■ TASK PROMPT:
Filter the records below for the word "gruszka". Copy each line that holds it.

### RECORDS FOR THIS EXERCISE

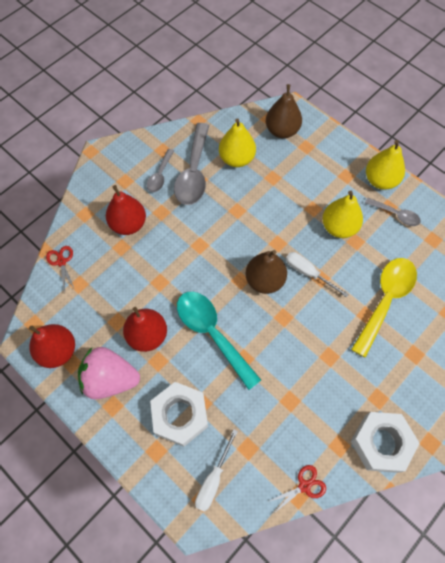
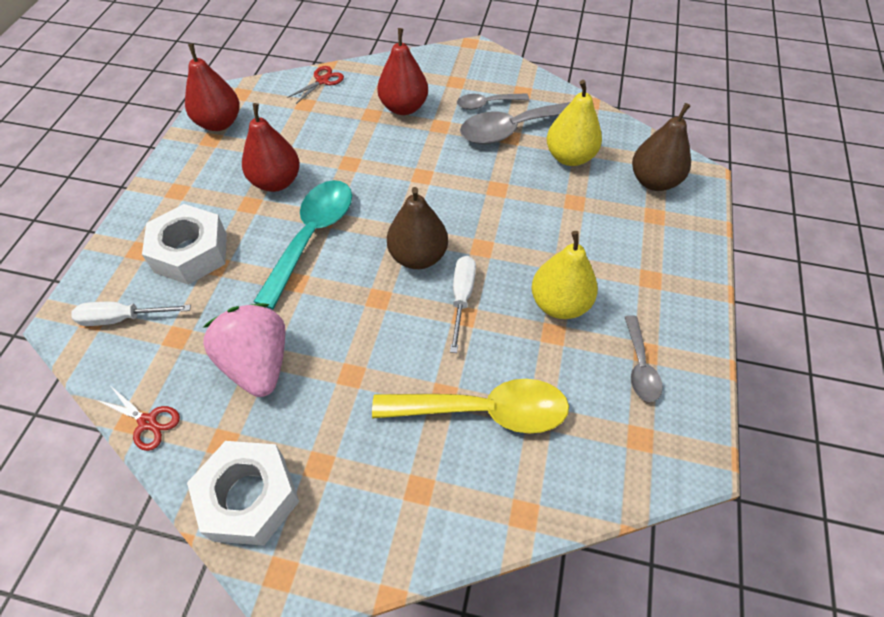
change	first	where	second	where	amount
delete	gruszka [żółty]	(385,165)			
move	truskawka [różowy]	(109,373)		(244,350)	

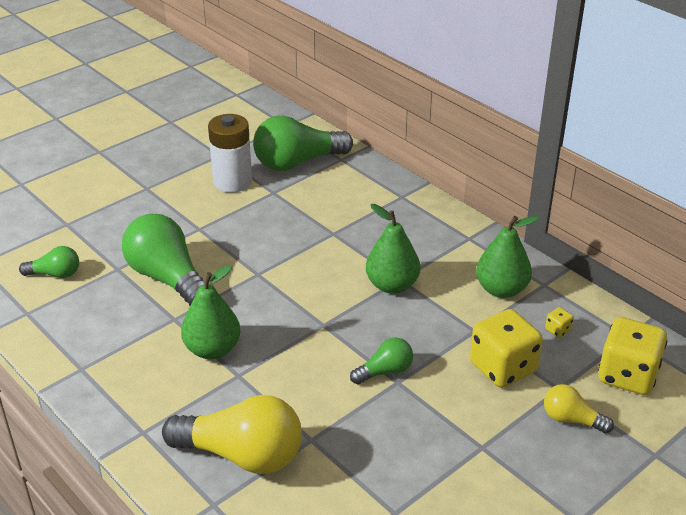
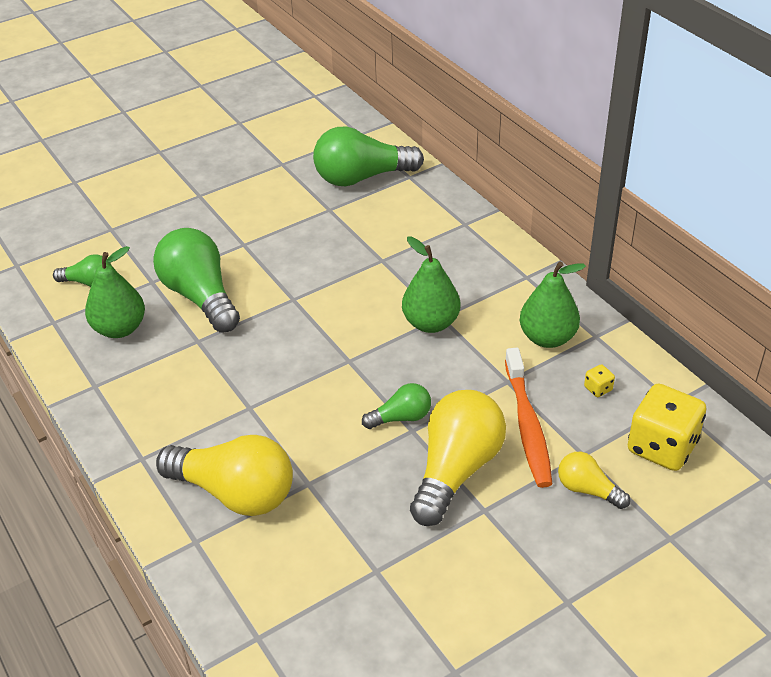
change	first	where	second	where	amount
delete	bateria [biały]	(230,153)			
move	gruszka [zielony]	(211,312)		(115,292)	
replace	kostka do gry [żółty]	(506,348)	szczoteczka do zębów [pomarańczowy]	(528,418)	
insert			żarówka [żółty]	(458,458)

######

■ PROBLEM SOLUTION:
delete	gruszka [żółty]	(385,165)			
move	gruszka [zielony]	(211,312)		(115,292)	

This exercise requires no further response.